Within the lines below, the span from the line with "(314, 293) = (262, 240): blue" to the line with "(753, 594) = (554, 277): grey", both ends included, is to be reproduced exactly, with pictures omitted.

** Opening Dataset block **

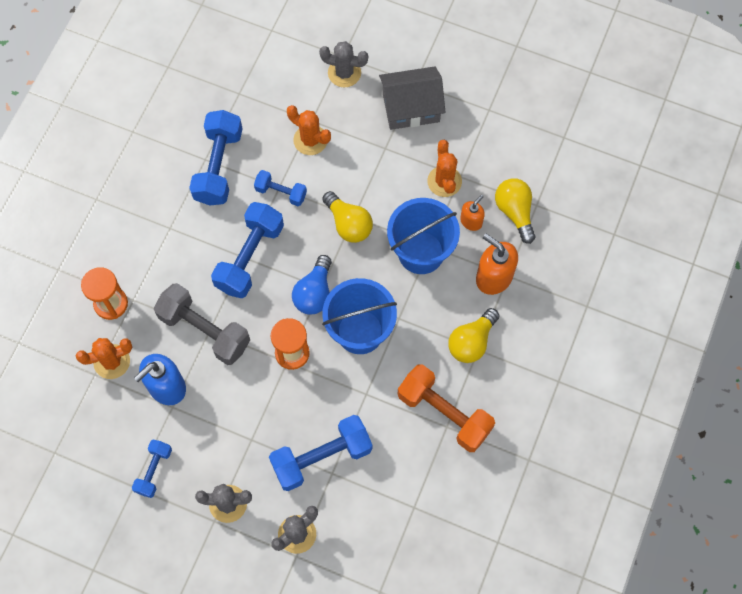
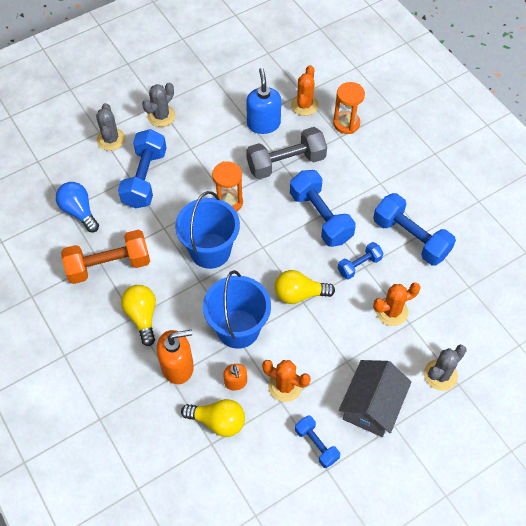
camera: 125 degrees right, 10 degrees down
(154, 471) = (215, 91): blue dumbbell -> blue dumbbell (316, 444)
(314, 293) = (262, 240): blue light bulb -> blue light bulb (79, 211)

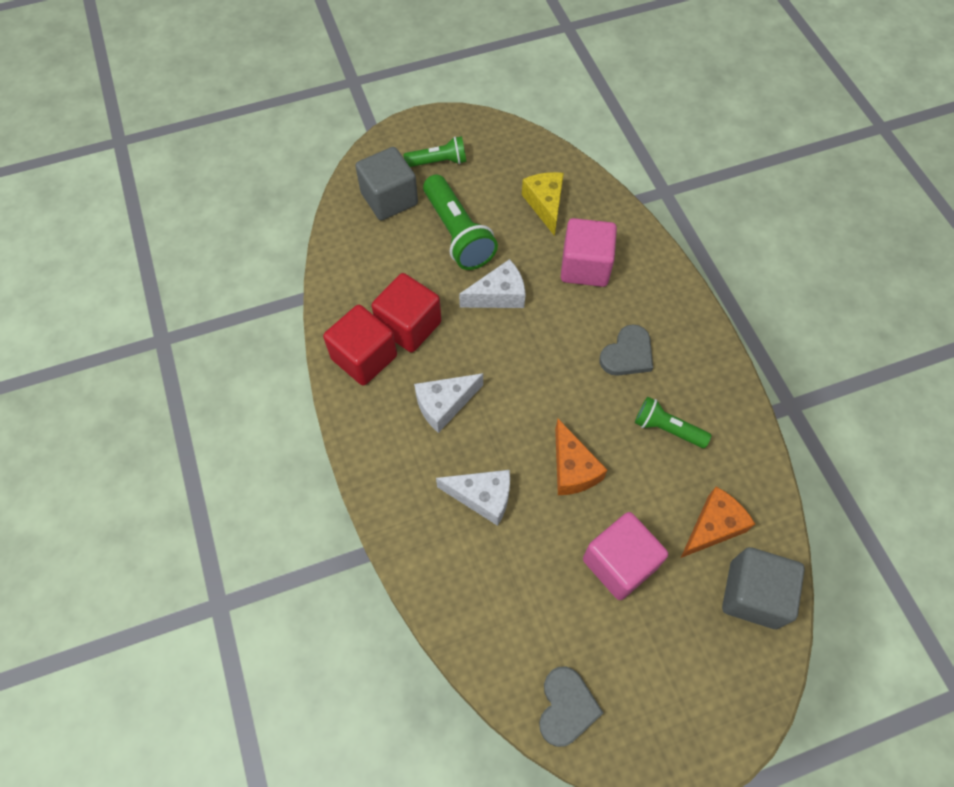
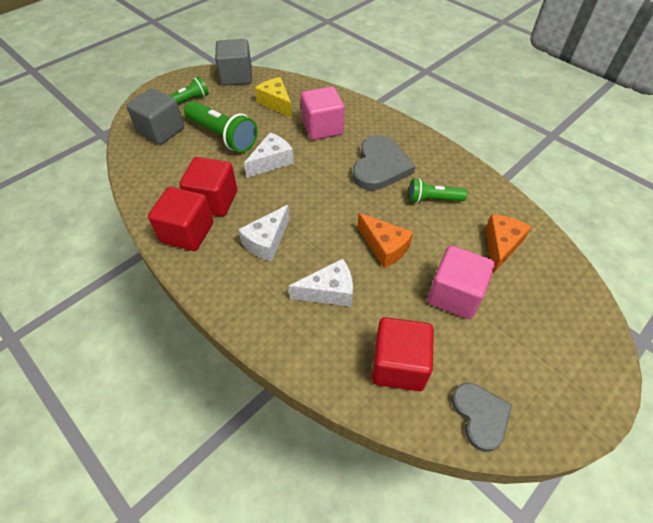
camera: 25 degrees left, 10 degrees down
(512, 614) = (398, 365): none -> red cube
(627, 354) = (380, 166): grey heart -> grey heart, size x1.56
(753, 594) = (554, 277): grey cube -> grey cube (236, 77)

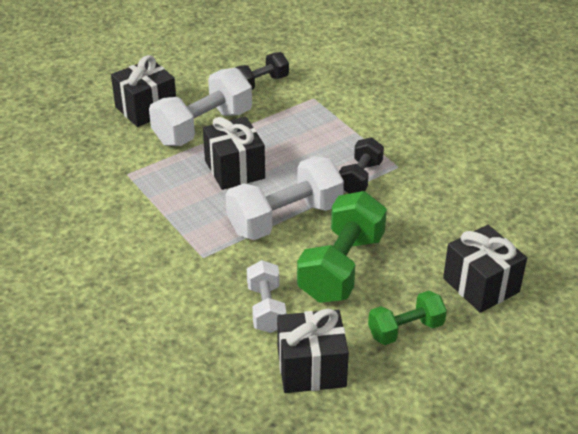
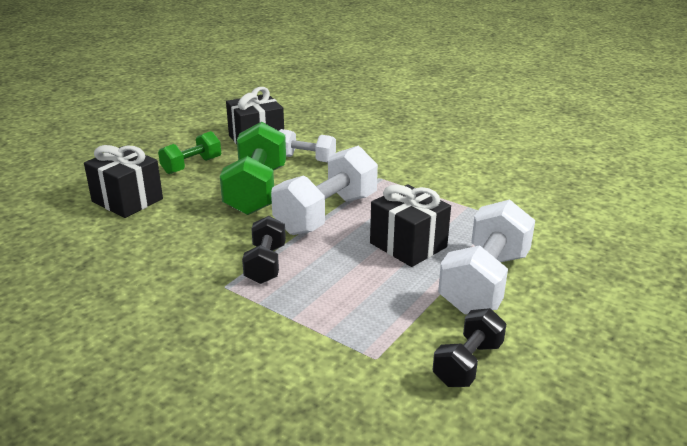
camera: 160 degrees right, 10 degrees down
(146, 109) = (575, 290): black gift -> none
(266, 308) = (305, 159): white dumbbell -> white dumbbell turned 45 degrees counterclockwise

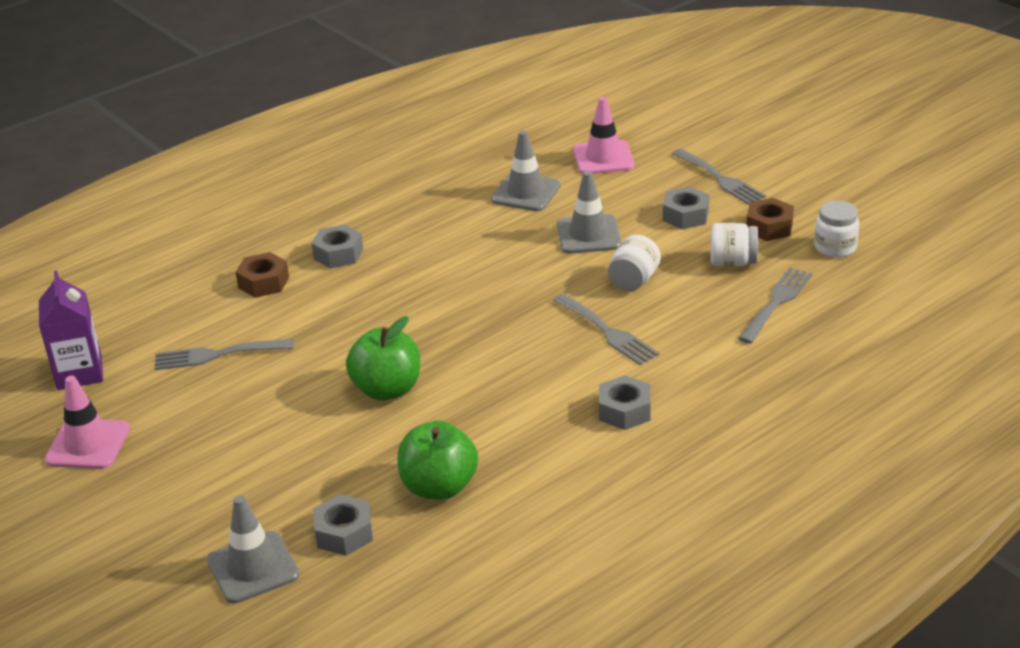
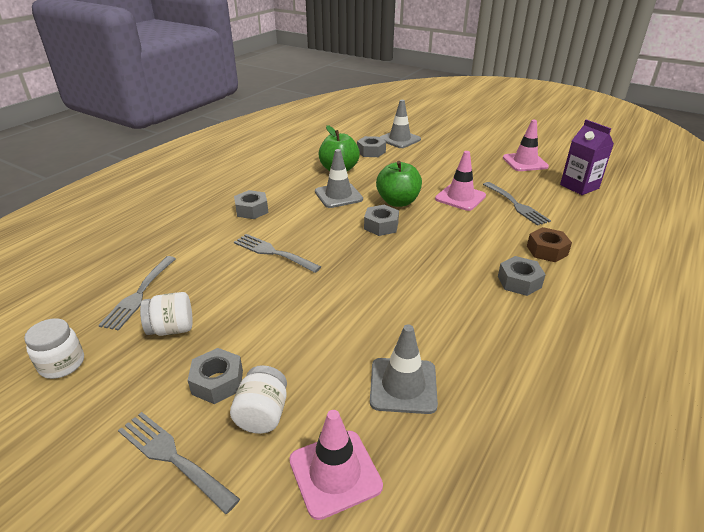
camera: 160 degrees right, 0 degrees up
(218, 354) = (516, 205): grey fork -> grey fork turned 90 degrees clockwise
(284, 382) = (460, 197): none -> pink traffic cone
(442, 350) = (381, 226): none -> grey nut
(588, 235) = (314, 338): grey traffic cone -> grey traffic cone (338, 195)
(634, 280) = (261, 296): white jar -> white jar (262, 414)
(769, 227) = (126, 381): brown nut -> none

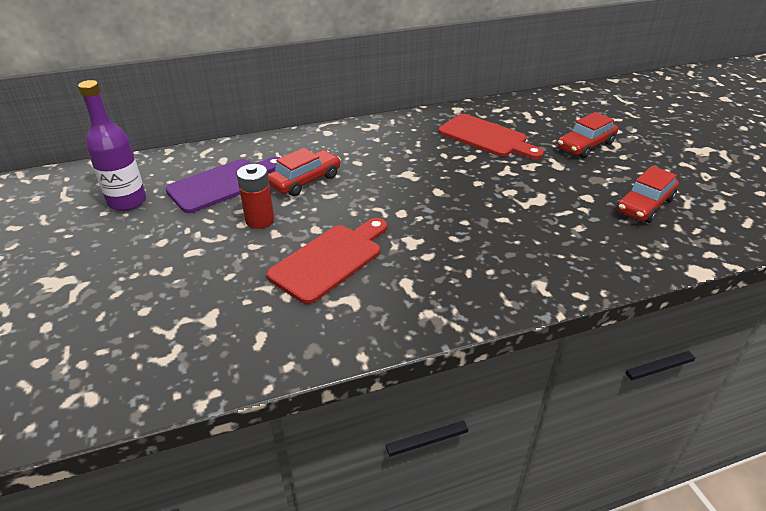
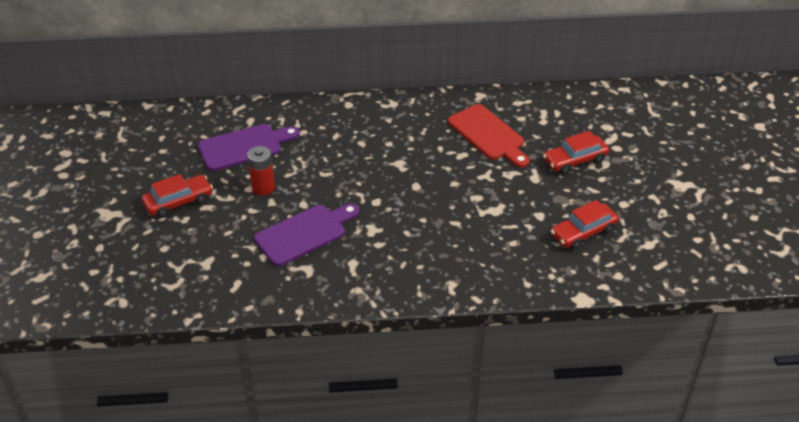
camera: 15 degrees right, 5 degrees up
(127, 202) = (167, 151): purple bottle -> none
(305, 181) = (311, 155): red car -> red car (178, 202)
(330, 260) = (304, 233): red cutting board -> purple cutting board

** Closing Dataset block **

#### Reply
(314, 293) = (262, 240): blue light bulb -> blue light bulb (79, 211)

camera: 25 degrees left, 10 degrees down
(512, 614) = (398, 365): none -> red cube
(627, 354) = (380, 166): grey heart -> grey heart, size x1.56
(753, 594) = (554, 277): grey cube -> grey cube (236, 77)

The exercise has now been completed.